Records for this task:
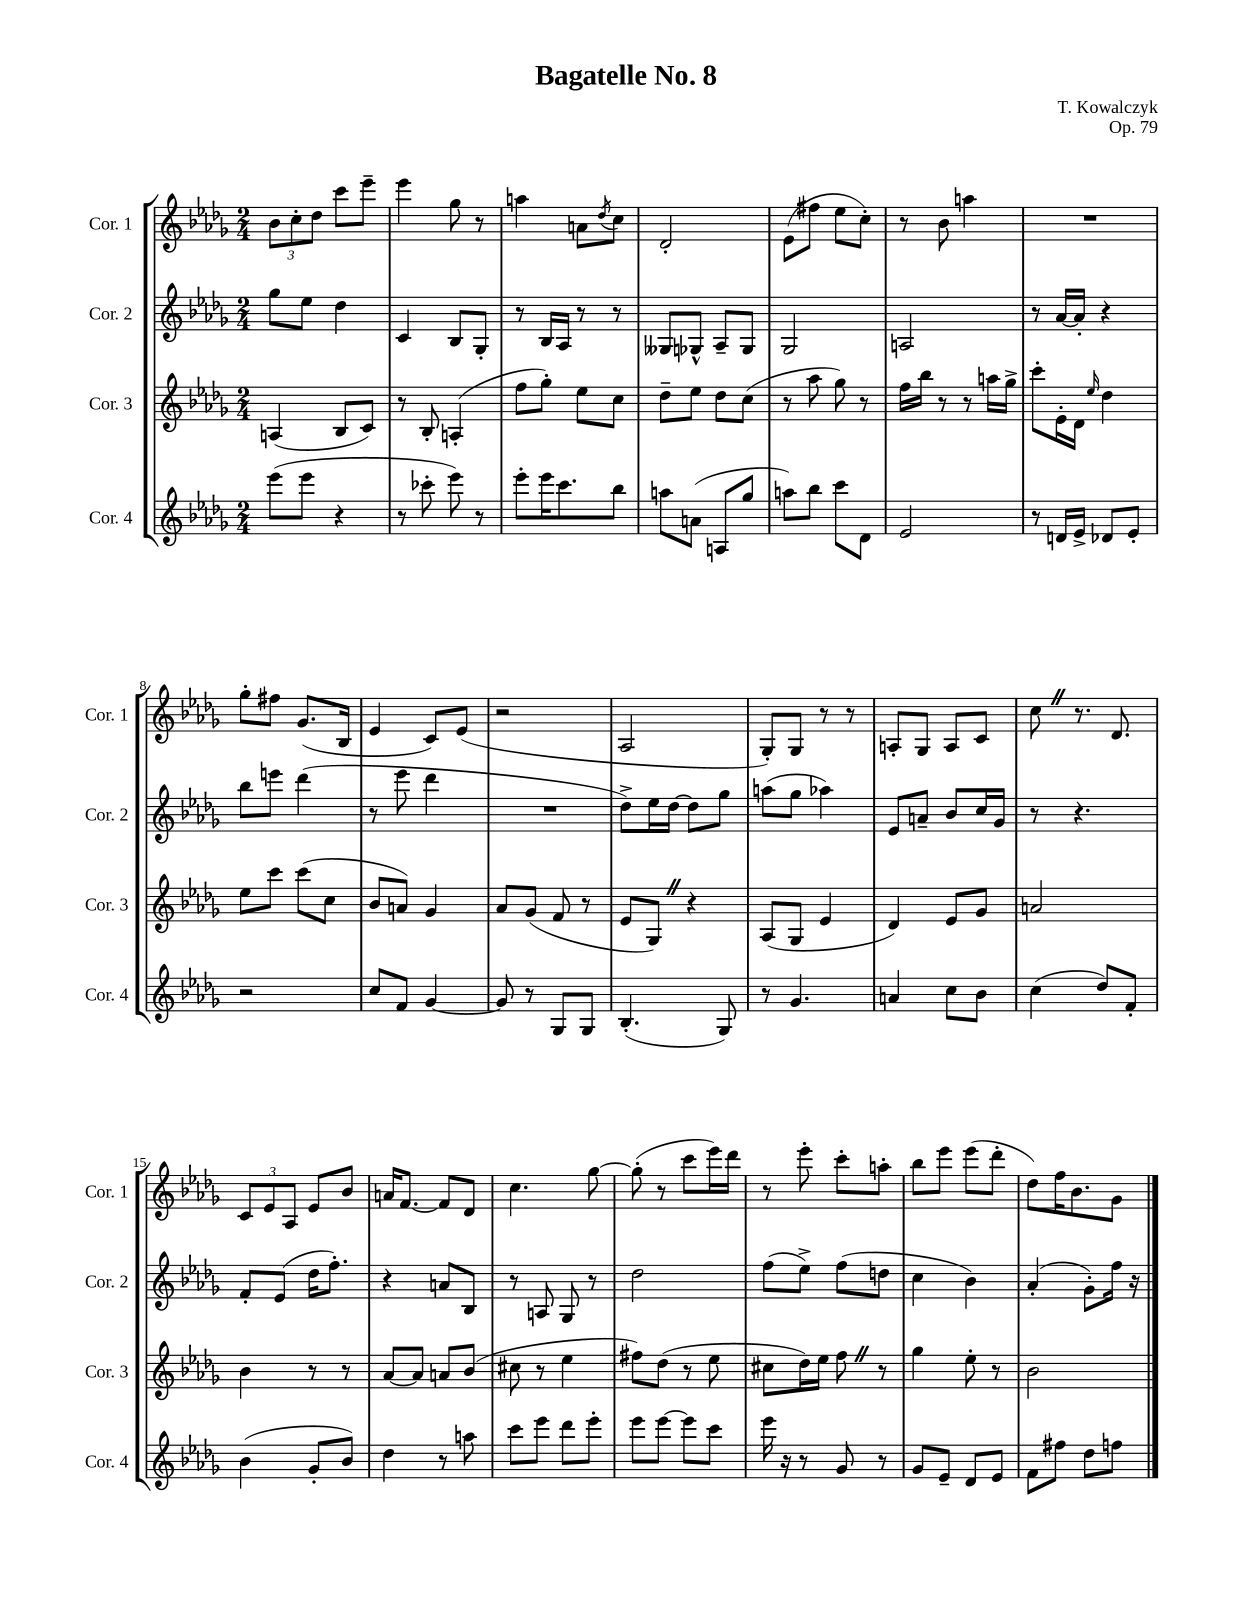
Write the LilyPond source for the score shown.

\header { title = "Bagatelle No. 8" composer = "T. Kowalczyk" opus = "Op. 79" }
<<
\new StaffGroup <<
\new Staff = "s0" \with { instrumentName = "Cor. 1" shortInstrumentName = "Cor. 1" } {
    \clef treble \key des \major \numericTimeSignature \time 2/4
    \tuplet 3/2 { bes'8 c''8-. des''8 } c'''8 ees'''8-- |
    ees'''4 ges''8 r8 |
    a''4 a'8 \acciaccatura { des''8 } c''8 |
    des'2-. |
    ees'8( fis''8 ees''8 c''8-.) |
    r8 bes'8 a''4 |
    R2 |
    ges''8-. fis''8 ges'8.( bes16 |
    ees'4 c'8) ees'8( |
    r2 |
    aes2 |
    ges8-.) ges8 r8 r8 |
    a8-. ges8 a8 c'8 |
    c''8 \once \override BreathingSign.text = \markup { \musicglyph "scripts.caesura.straight" } \breathe r8. des'8. |
    \tuplet 3/2 { c'8 ees'8 aes8 } ees'8 bes'8 |
    a'16 f'8.~ f'8 des'8 |
    c''4. ges''8~ |
    ges''8-.( r8 c'''8 ees'''16) des'''16 |
    r8 ees'''8-. c'''8-. a''8-. |
    bes''8 ees'''8 ees'''8( des'''8-. |
    des''8) f''16 bes'8. ges'8 \bar "|." |
}
\new Staff = "s1" \with { instrumentName = "Cor. 2" shortInstrumentName = "Cor. 2" } {
    \clef treble \key des \major \numericTimeSignature \time 2/4
    ges''8 ees''8 des''4 |
    c'4 bes8 ges8-. |
    r8 bes16 aes16 r8 r8 |
    geses8 ges8-^ aes8-- ges8 |
    ges2 |
    a2 |
    r8 aes'16~ aes'16-. r4 |
    bes''8 e'''8 des'''4( |
    r8 ees'''8 des'''4 |
    R2 |
    des''8->) ees''16 des''16~ des''8 ges''8 |
    a''8( ges''8 aes''4) |
    ees'8 a'8-- bes'8 c''16 ges'16 |
    r8 r4. |
    f'8-. ees'8( des''16 f''8.-.) |
    r4 a'8 bes8 |
    r8 a8 ges8 r8 |
    des''2 |
    f''8( ees''8->) f''8( d''8 |
    c''4 bes'4) |
    aes'4-.( ges'8-.) f''16 r16 \bar "|." |
}
\new Staff = "s2" \with { instrumentName = "Cor. 3" shortInstrumentName = "Cor. 3" } {
    \clef treble \key des \major \numericTimeSignature \time 2/4
    a4( bes8 c'8) |
    r8 bes8-. a4-.( |
    f''8 ges''8-.) ees''8 c''8 |
    des''8-- ees''8 des''8 c''8( |
    r8 aes''8 ges''8) r8 |
    f''16 bes''16 r8 r8 a''16 ges''16-> |
    c'''8-. ees'16-. des'16 \grace { ees''16 } des''4 |
    ees''8 c'''8 c'''8( c''8 |
    bes'8 a'8) ges'4 |
    aes'8 ges'8( f'8 r8 |
    ees'8 ges8) \once \override BreathingSign.text = \markup { \musicglyph "scripts.caesura.straight" } \breathe r4 |
    aes8( ges8 ees'4 |
    des'4) ees'8 ges'8 |
    a'2 |
    bes'4 r8 r8 |
    aes'8~ aes'8 a'8 bes'8( |
    cis''8 r8 ees''4 |
    fis''8) des''8( r8 ees''8 |
    cis''8 des''16) ees''16 f''8 \once \override BreathingSign.text = \markup { \musicglyph "scripts.caesura.straight" } \breathe r8 |
    ges''4 ees''8-. r8 |
    bes'2 \bar "|." |
}
\new Staff = "s3" \with { instrumentName = "Cor. 4" shortInstrumentName = "Cor. 4" } {
    \clef treble \key des \major \numericTimeSignature \time 2/4
    ees'''8( ees'''8 r4 |
    r8 ces'''8-. ees'''8) r8 |
    ees'''8-. ees'''16 c'''8. bes''8 |
    a''8 a'8( a8 ges''8 |
    a''8) bes''8 c'''8 des'8 |
    ees'2 |
    r8 d'16 ees'16-> des'8 ees'8-. |
    r2 |
    c''8 f'8 ges'4~ |
    ges'8 r8 ges8 ges8 |
    bes4.-.( ges8) |
    r8 ges'4. |
    a'4 c''8 bes'8 |
    c''4( des''8) f'8-. |
    bes'4( ges'8-. bes'8) |
    des''4 r8 a''8 |
    c'''8 ees'''8 des'''8 ees'''8-. |
    ees'''8 ees'''8~ ees'''8 c'''8 |
    ees'''16 r16 r8 ges'8 r8 |
    ges'8 ees'8-- des'8 ees'8 |
    f'8 fis''8 des''8 f''8 \bar "|." |
}
>>
>>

Task directions:
How many lines in the listing above contain the string "straight"? Reply with the number only.

Task result:
3